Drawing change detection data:

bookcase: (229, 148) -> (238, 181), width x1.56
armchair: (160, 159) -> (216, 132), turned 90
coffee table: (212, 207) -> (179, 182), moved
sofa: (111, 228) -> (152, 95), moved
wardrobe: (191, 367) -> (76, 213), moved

WORK INSTRUCTION: Look for "sofa: (111, 228) -> (152, 95), moved" in the records. Write out its line and every later line through the end exactly, with nothing more.

EXPECTED ANSWER:
sofa: (111, 228) -> (152, 95), moved
wardrobe: (191, 367) -> (76, 213), moved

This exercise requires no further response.